─── Task material ───
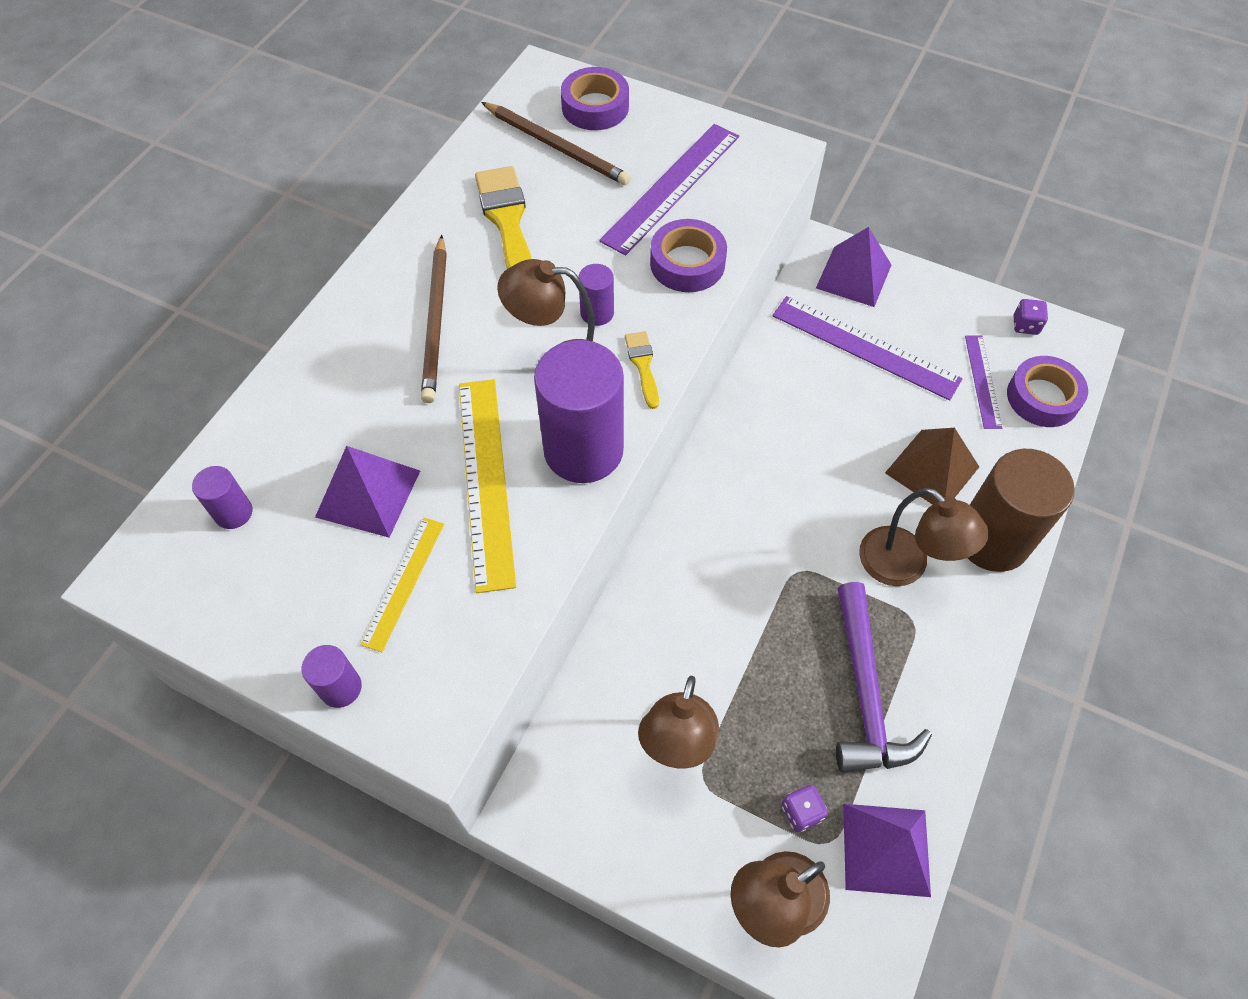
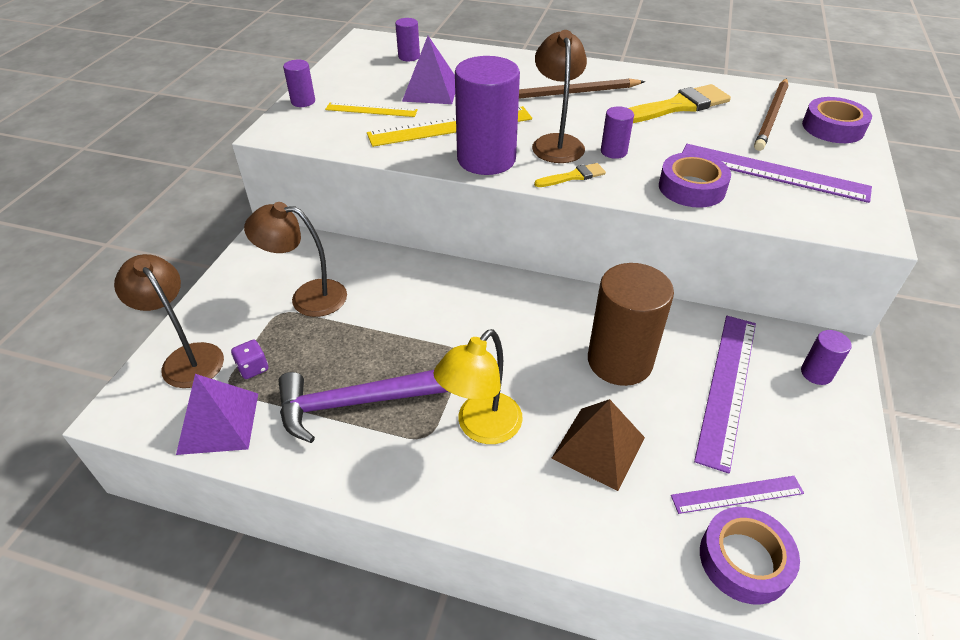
camera: 80 degrees right, 15 degrees down
(853, 276) = (816, 373): purple pyramid -> purple cylinder
(904, 566) = (481, 428): brown lamp -> yellow lamp
(992, 540) = (529, 503): brown cylinder -> brown cylinder (619, 361)
(1025, 325) = (849, 542): purple dice -> none

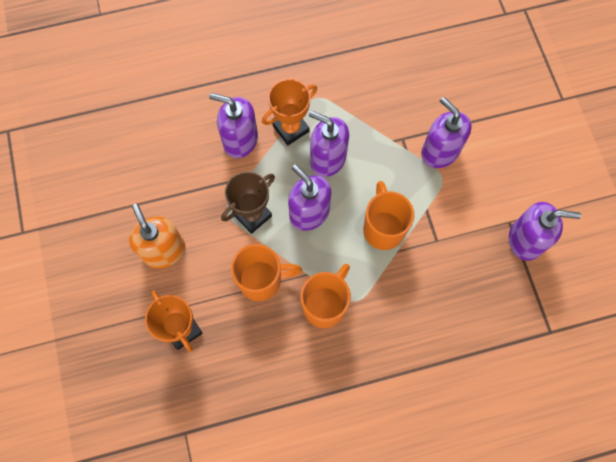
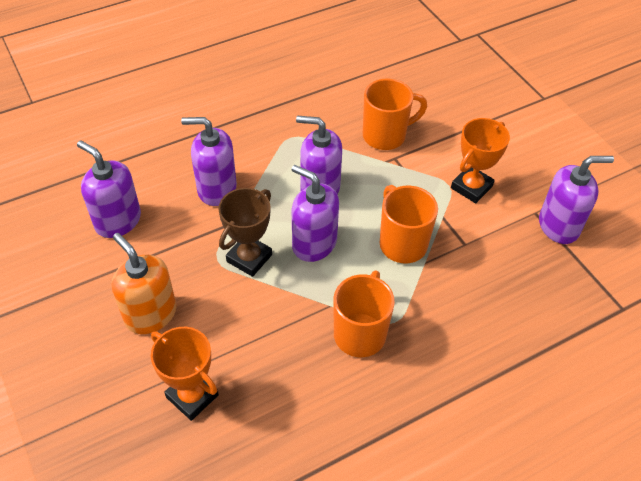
camera: 15 degrees left, 20 degrees down
(262, 280) = (277, 322): orange mug -> orange mug (386, 135)
(291, 128) = (271, 169): orange trophy -> orange trophy (471, 187)
(439, 151) = (438, 162): purple soap dispenser -> purple soap dispenser (118, 221)

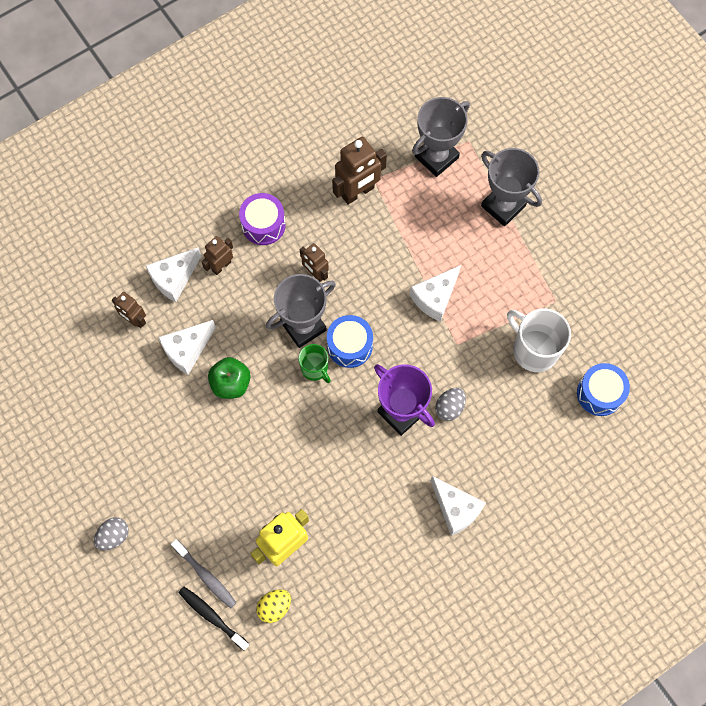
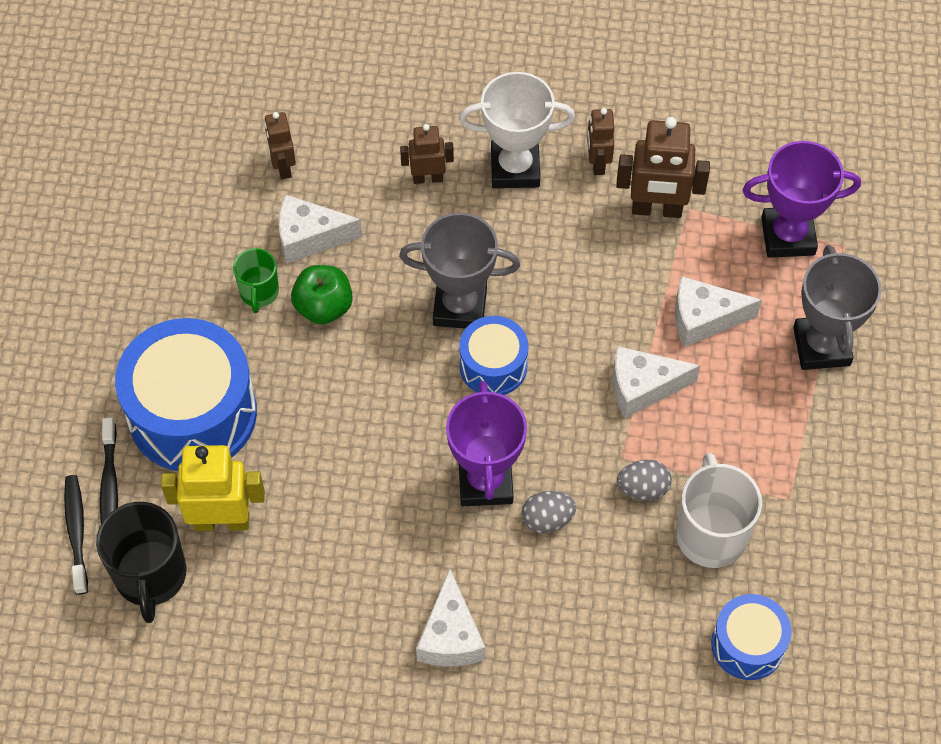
camera: 40 degrees right, 10 degrees down
(114, 536) = (55, 368): grey egg -> grey egg (643, 488)
(174, 278) = (364, 154): white cheese -> white cheese (704, 319)
(206, 576) = (109, 485): grey toothbrush -> black toothbrush
(214, 500) = (192, 413): none -> blue drum
(263, 225) = (515, 168): purple drum -> white trophy
(274, 607) = (151, 576): yellow egg -> black mug
(315, 273) = (526, 260): brown robot -> brown robot (597, 163)
(315, 369) = (431, 361): green mug -> green mug (259, 293)
(436, 157) = (788, 236): grey trophy -> purple trophy

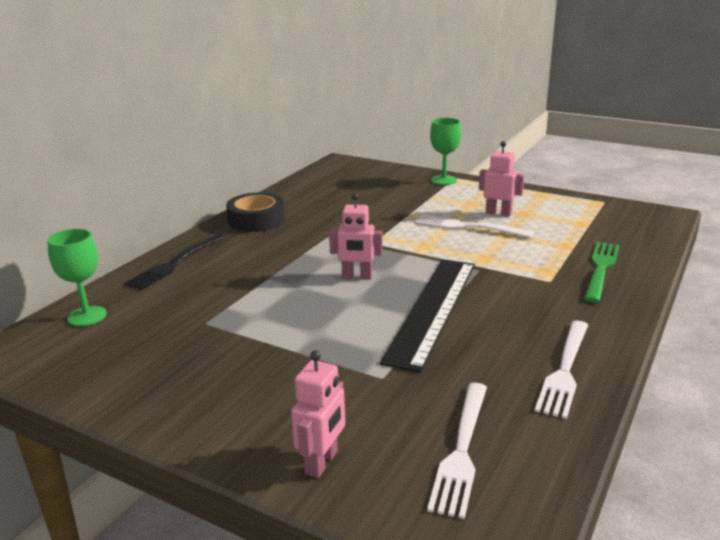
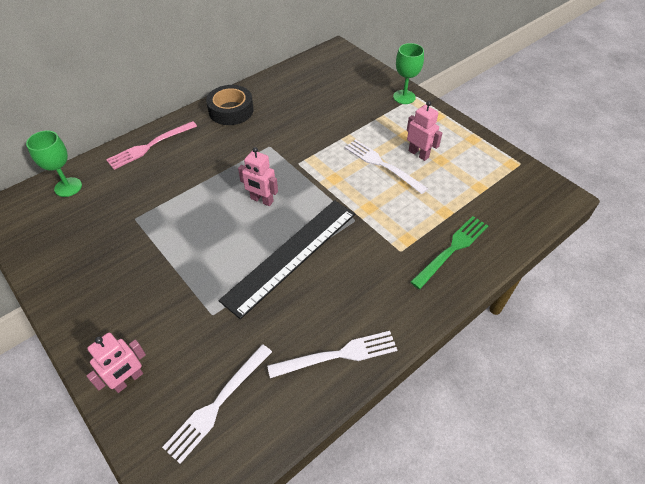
camera: 20 degrees right, 25 degrees up
(174, 263) = (149, 146): black fork -> pink fork
(564, 371) = (339, 354): white fork -> white fork turned 150 degrees counterclockwise

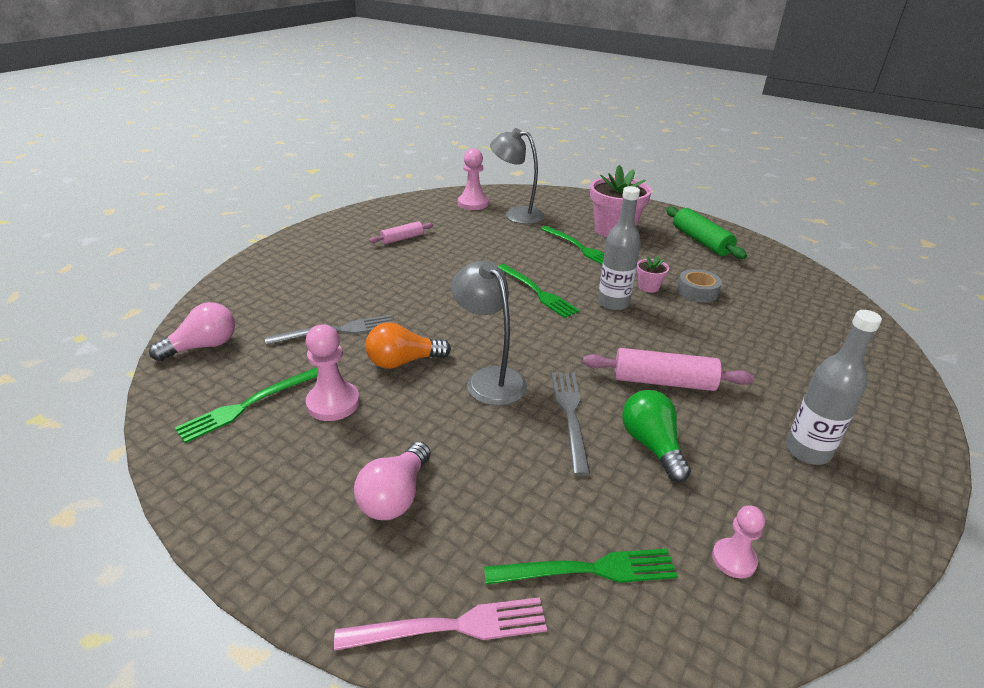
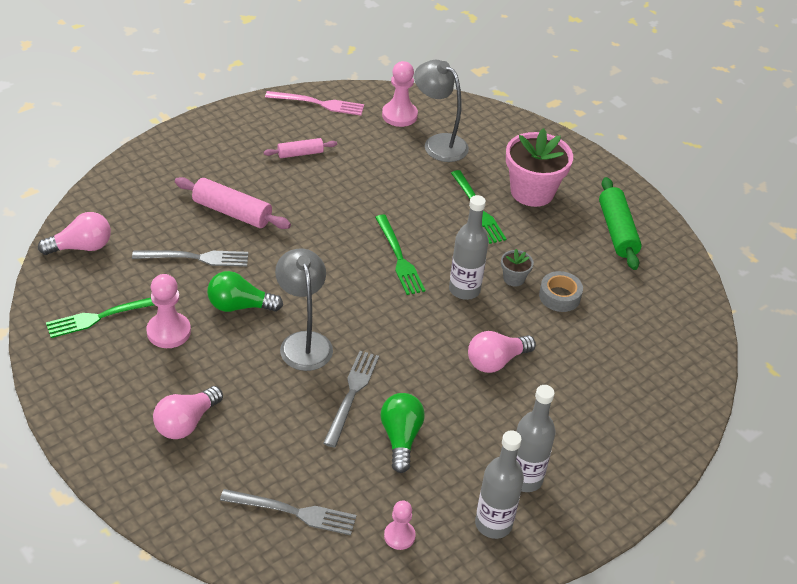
camera: 15 degrees right, 10 degrees up
(403, 362) = (239, 306): orange light bulb -> green light bulb
(450, 627) = (186, 518): pink fork -> pink fork (318, 103)
(587, 570) = (293, 512): green fork -> grey fork
(648, 287) = (514, 278): pink flower pot -> grey flower pot
(663, 382) = (451, 385): pink rolling pin -> pink rolling pin (232, 212)
(687, 352) = (496, 361): none -> pink light bulb
(821, 510) = (493, 524): none -> grey bottle

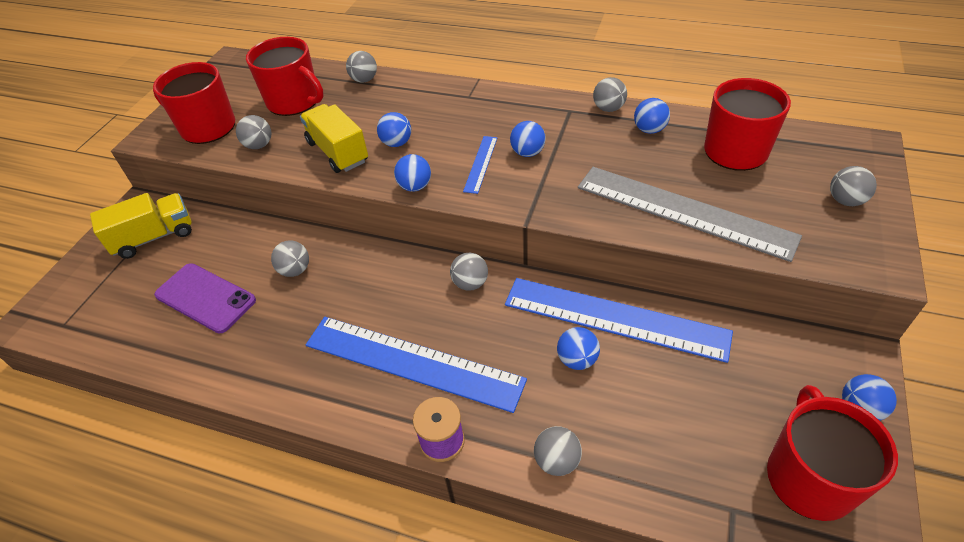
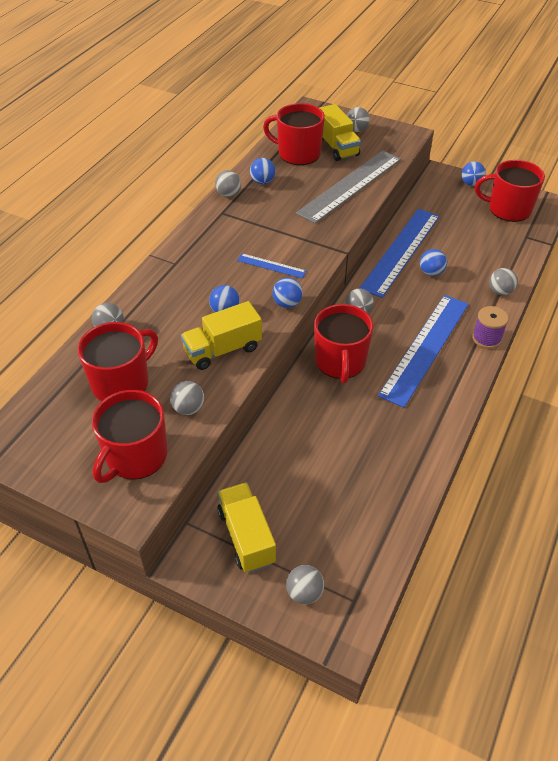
camera: 85 degrees left, 0 degrees up
(205, 298) = (341, 481): purple phone -> none
(295, 270) = (321, 416): grey ball -> grey ball (304, 593)
(380, 276) = (340, 362): none -> red mug
(527, 153) = (266, 240): blue ball -> none
(779, 185) = (336, 147): none -> yellow truck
───
(Your objective):
Except for the pictures, copy every line of the records above exactly.

(Output for this task):
camera: 80 degrees right, 15 degrees down
(853, 276) = (816, 373): purple pyramid -> purple cylinder
(904, 566) = (481, 428): brown lamp -> yellow lamp
(992, 540) = (529, 503): brown cylinder -> brown cylinder (619, 361)
(1025, 325) = (849, 542): purple dice -> none

camera: 15 degrees left, 20 degrees down
(262, 280) = (277, 322): orange mug -> orange mug (386, 135)
(291, 128) = (271, 169): orange trophy -> orange trophy (471, 187)
(439, 151) = (438, 162): purple soap dispenser -> purple soap dispenser (118, 221)

camera: 40 degrees right, 10 degrees down
(114, 536) = (55, 368): grey egg -> grey egg (643, 488)
(174, 278) = (364, 154): white cheese -> white cheese (704, 319)
(206, 576) = (109, 485): grey toothbrush -> black toothbrush
(214, 500) = (192, 413): none -> blue drum
(263, 225) = (515, 168): purple drum -> white trophy
(274, 607) = (151, 576): yellow egg -> black mug
(315, 273) = (526, 260): brown robot -> brown robot (597, 163)
(315, 369) = (431, 361): green mug -> green mug (259, 293)
(436, 157) = (788, 236): grey trophy -> purple trophy

camera: 20 degrees right, 25 degrees up
(174, 263) = (149, 146): black fork -> pink fork
(564, 371) = (339, 354): white fork -> white fork turned 150 degrees counterclockwise

camera: 15 degrees right, 10 degrees up
(403, 362) = (239, 306): orange light bulb -> green light bulb
(450, 627) = (186, 518): pink fork -> pink fork (318, 103)
(587, 570) = (293, 512): green fork -> grey fork
(648, 287) = (514, 278): pink flower pot -> grey flower pot
(663, 382) = (451, 385): pink rolling pin -> pink rolling pin (232, 212)
(687, 352) = (496, 361): none -> pink light bulb
(821, 510) = (493, 524): none -> grey bottle

camera: 85 degrees left, 0 degrees up
(205, 298) = (341, 481): purple phone -> none
(295, 270) = (321, 416): grey ball -> grey ball (304, 593)
(380, 276) = (340, 362): none -> red mug
(527, 153) = (266, 240): blue ball -> none
(779, 185) = (336, 147): none -> yellow truck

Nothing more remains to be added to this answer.